Count the lines of the records below that contain the string "Humdrum", with case counting, and reply with the number alone.

--- Listed entries ---

※

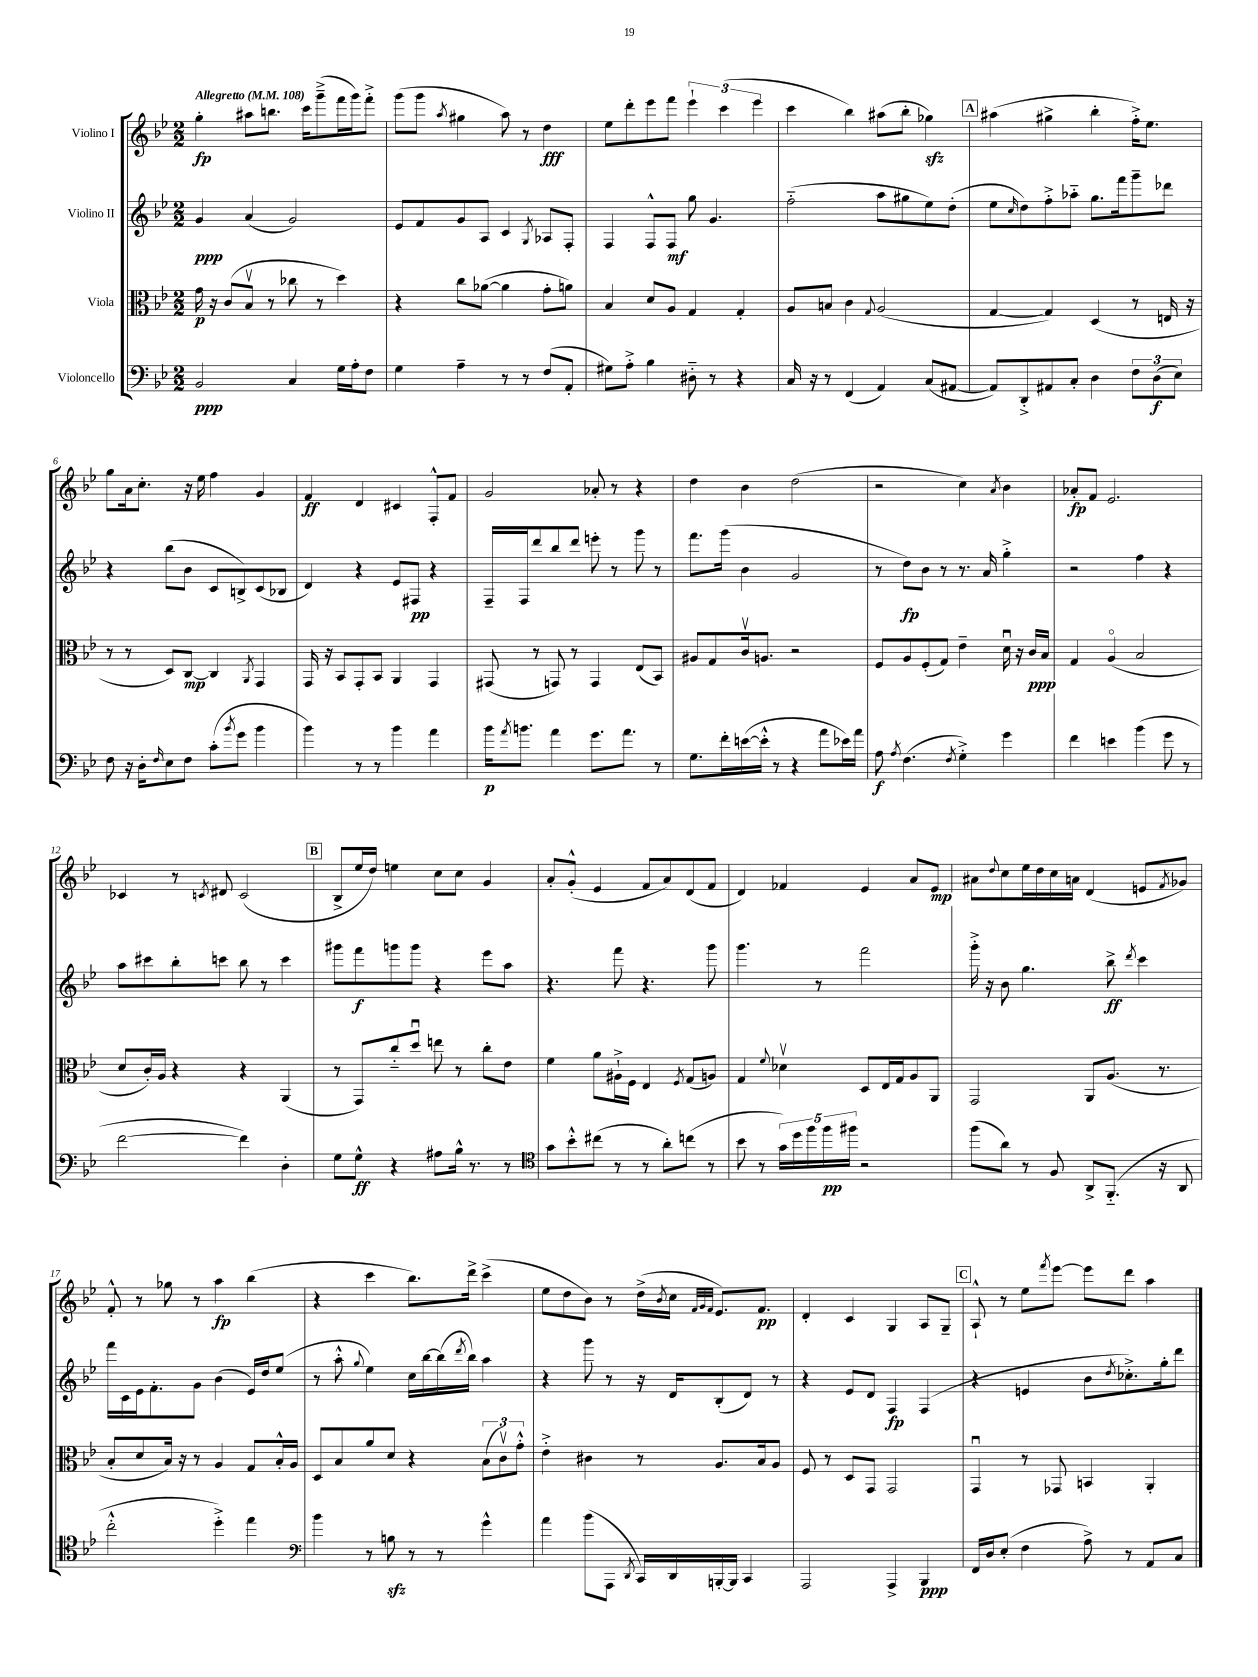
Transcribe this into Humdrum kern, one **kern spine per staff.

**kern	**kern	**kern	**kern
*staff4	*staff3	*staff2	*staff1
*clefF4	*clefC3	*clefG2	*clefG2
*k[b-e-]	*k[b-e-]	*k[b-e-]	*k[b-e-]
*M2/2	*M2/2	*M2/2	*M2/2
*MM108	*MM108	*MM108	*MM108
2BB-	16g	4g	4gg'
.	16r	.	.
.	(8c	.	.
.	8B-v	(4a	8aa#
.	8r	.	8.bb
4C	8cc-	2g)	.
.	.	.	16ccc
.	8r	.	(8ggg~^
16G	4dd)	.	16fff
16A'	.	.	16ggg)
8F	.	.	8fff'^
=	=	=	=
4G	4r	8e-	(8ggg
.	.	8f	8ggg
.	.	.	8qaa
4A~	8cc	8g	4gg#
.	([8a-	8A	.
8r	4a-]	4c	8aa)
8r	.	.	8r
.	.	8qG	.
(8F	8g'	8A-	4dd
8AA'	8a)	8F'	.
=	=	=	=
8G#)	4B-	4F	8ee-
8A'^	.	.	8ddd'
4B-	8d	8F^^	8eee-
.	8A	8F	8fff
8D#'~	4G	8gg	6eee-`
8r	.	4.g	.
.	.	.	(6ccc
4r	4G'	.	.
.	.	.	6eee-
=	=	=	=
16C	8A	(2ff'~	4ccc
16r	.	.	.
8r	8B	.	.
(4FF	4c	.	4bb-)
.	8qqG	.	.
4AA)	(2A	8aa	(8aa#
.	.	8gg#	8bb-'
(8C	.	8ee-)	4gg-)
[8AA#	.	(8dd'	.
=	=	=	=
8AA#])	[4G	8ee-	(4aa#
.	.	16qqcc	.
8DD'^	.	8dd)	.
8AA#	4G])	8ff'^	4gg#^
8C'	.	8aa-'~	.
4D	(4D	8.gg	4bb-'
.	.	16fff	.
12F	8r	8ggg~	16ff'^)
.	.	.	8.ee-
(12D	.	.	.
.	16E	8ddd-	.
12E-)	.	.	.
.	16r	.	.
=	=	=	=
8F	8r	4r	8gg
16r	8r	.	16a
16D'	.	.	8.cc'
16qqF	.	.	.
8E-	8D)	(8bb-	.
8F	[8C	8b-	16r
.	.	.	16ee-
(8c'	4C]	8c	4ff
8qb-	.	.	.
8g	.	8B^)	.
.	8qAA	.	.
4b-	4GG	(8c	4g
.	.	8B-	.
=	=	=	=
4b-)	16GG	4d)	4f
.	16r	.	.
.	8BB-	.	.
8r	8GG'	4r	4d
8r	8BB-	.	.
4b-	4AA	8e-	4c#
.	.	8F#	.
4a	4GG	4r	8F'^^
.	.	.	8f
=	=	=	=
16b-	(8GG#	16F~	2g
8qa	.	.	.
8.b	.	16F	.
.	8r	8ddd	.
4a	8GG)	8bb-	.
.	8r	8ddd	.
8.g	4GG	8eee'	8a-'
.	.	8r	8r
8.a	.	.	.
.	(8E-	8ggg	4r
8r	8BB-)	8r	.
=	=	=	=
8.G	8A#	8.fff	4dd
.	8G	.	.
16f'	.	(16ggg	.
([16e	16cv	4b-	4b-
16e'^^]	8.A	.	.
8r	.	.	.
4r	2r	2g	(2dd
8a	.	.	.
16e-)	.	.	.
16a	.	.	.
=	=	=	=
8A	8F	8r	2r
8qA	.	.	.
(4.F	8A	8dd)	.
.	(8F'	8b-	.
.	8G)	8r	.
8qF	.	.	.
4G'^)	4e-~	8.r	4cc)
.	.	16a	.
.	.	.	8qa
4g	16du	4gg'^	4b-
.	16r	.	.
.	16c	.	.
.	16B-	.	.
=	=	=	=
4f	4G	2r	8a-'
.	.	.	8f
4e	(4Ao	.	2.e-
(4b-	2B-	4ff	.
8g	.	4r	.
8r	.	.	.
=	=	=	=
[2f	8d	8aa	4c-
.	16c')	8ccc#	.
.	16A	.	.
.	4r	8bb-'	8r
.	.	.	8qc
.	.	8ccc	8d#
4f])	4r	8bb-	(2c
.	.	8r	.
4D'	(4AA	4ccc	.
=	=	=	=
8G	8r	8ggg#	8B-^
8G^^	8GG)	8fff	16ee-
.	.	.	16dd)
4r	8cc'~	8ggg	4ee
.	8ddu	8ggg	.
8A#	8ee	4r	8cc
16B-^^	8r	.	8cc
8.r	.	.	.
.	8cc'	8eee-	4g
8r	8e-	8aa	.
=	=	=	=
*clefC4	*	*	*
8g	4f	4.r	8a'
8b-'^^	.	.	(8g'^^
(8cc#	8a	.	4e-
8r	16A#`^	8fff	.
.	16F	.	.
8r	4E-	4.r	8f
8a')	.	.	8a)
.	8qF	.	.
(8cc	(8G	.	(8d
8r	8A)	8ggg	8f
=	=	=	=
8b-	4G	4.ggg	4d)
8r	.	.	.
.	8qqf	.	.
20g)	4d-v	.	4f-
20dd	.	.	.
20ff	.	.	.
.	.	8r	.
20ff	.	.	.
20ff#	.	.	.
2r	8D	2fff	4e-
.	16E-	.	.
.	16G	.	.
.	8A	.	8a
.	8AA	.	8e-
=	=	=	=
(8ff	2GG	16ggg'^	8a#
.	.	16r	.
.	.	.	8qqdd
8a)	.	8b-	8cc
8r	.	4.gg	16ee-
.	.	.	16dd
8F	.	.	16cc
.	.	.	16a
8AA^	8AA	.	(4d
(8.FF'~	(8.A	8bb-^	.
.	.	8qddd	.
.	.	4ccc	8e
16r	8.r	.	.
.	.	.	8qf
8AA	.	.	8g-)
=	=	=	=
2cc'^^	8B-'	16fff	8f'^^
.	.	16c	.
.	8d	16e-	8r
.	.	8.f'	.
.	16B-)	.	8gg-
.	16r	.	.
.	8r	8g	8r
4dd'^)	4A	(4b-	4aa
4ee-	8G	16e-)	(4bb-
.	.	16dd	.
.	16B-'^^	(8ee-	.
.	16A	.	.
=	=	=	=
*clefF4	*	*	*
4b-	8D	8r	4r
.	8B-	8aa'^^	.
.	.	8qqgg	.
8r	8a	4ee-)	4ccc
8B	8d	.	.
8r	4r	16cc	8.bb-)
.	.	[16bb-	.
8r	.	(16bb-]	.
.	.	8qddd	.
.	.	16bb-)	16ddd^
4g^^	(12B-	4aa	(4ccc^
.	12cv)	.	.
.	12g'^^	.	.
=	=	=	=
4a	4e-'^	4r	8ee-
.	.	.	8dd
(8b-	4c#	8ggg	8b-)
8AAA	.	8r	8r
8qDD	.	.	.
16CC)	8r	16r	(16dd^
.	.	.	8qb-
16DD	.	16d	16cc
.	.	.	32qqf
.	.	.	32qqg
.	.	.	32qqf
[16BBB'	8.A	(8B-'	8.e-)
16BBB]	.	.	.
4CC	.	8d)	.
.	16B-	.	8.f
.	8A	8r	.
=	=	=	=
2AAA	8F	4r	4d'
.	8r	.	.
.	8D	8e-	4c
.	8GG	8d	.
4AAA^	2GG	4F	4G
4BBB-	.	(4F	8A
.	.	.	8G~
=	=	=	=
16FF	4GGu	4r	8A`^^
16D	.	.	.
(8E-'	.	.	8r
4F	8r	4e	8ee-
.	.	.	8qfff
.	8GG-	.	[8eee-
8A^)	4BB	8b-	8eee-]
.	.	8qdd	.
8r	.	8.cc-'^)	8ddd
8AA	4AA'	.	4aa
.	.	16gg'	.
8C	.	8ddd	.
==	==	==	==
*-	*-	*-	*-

※

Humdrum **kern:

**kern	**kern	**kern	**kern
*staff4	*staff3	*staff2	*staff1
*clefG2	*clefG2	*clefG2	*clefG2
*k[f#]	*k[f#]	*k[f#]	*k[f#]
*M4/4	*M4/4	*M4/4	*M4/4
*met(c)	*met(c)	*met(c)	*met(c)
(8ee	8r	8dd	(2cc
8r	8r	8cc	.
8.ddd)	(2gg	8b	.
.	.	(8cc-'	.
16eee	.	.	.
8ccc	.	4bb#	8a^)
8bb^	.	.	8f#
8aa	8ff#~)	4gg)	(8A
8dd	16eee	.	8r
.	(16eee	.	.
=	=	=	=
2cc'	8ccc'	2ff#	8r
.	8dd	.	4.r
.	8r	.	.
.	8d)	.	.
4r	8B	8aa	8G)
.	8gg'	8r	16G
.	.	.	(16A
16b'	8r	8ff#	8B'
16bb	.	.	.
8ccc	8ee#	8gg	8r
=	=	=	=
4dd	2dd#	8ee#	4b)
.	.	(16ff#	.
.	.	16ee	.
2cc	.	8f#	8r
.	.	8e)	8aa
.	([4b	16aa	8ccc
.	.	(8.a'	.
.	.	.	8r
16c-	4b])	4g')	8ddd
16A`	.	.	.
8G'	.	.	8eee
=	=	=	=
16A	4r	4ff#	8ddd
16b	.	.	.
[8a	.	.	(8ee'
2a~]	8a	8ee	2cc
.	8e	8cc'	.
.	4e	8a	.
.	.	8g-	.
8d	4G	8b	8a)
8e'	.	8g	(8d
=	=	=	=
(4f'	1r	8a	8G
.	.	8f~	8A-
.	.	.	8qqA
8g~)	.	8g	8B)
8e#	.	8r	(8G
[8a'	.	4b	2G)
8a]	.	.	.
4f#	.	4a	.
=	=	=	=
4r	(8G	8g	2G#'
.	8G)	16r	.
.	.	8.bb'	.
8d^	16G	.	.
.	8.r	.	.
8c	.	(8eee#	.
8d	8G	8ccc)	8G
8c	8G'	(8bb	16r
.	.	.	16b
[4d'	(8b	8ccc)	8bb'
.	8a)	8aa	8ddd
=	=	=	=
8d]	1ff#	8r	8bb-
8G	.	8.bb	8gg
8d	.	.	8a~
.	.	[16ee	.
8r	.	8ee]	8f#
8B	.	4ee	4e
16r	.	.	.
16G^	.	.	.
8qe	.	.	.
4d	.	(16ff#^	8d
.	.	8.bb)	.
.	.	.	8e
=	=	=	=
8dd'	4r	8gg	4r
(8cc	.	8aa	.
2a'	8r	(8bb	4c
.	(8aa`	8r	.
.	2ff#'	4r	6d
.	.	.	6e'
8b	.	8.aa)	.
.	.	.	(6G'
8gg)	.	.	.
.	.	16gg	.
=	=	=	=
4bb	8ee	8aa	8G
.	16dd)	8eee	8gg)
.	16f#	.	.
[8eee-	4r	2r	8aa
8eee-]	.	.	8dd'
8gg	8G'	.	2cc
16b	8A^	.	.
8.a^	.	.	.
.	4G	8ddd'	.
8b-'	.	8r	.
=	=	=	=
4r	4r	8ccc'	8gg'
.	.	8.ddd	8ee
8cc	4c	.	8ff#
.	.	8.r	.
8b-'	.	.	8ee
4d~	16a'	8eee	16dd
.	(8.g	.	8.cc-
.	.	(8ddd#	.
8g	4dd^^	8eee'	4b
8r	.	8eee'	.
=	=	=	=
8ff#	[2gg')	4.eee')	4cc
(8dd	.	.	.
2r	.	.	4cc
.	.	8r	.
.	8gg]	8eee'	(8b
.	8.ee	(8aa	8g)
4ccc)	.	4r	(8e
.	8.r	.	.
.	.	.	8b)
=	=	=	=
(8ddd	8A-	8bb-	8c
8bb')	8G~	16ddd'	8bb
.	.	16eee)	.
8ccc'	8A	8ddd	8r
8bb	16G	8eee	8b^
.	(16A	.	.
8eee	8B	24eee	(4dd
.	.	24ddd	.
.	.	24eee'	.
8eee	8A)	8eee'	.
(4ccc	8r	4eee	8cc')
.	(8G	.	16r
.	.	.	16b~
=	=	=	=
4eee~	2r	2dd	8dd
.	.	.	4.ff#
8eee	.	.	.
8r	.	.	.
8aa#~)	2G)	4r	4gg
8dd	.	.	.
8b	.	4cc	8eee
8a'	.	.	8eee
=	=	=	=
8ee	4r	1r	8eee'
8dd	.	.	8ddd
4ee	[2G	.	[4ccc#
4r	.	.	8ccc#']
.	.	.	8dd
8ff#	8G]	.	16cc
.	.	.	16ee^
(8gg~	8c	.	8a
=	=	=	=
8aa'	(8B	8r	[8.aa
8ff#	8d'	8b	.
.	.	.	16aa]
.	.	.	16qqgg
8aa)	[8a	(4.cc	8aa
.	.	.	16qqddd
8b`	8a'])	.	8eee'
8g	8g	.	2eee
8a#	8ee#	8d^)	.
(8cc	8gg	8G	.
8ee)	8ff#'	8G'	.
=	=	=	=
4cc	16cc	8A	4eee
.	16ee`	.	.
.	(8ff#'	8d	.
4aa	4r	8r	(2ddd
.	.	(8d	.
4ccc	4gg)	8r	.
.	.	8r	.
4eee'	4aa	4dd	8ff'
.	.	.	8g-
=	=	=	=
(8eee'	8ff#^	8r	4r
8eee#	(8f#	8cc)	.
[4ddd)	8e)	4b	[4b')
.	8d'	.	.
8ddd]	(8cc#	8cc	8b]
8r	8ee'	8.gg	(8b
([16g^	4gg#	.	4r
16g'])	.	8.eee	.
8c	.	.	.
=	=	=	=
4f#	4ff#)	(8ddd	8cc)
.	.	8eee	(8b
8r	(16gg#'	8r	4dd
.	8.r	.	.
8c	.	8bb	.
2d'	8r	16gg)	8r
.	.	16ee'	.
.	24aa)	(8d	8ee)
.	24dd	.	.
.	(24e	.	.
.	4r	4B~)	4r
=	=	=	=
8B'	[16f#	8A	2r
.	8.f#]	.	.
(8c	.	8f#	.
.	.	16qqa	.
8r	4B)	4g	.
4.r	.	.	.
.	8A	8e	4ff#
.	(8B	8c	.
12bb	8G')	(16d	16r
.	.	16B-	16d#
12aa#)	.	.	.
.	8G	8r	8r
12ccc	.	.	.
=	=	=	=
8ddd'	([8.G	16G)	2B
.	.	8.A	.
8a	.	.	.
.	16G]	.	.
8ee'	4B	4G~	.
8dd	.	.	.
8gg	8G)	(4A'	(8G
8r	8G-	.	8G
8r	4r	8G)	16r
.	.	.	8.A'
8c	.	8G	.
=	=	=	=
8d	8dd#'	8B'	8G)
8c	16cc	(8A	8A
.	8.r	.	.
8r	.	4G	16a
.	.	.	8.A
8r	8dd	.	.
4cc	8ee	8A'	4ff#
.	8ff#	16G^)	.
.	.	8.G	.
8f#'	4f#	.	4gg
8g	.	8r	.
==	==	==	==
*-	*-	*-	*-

※

--- Answer to this task ---
2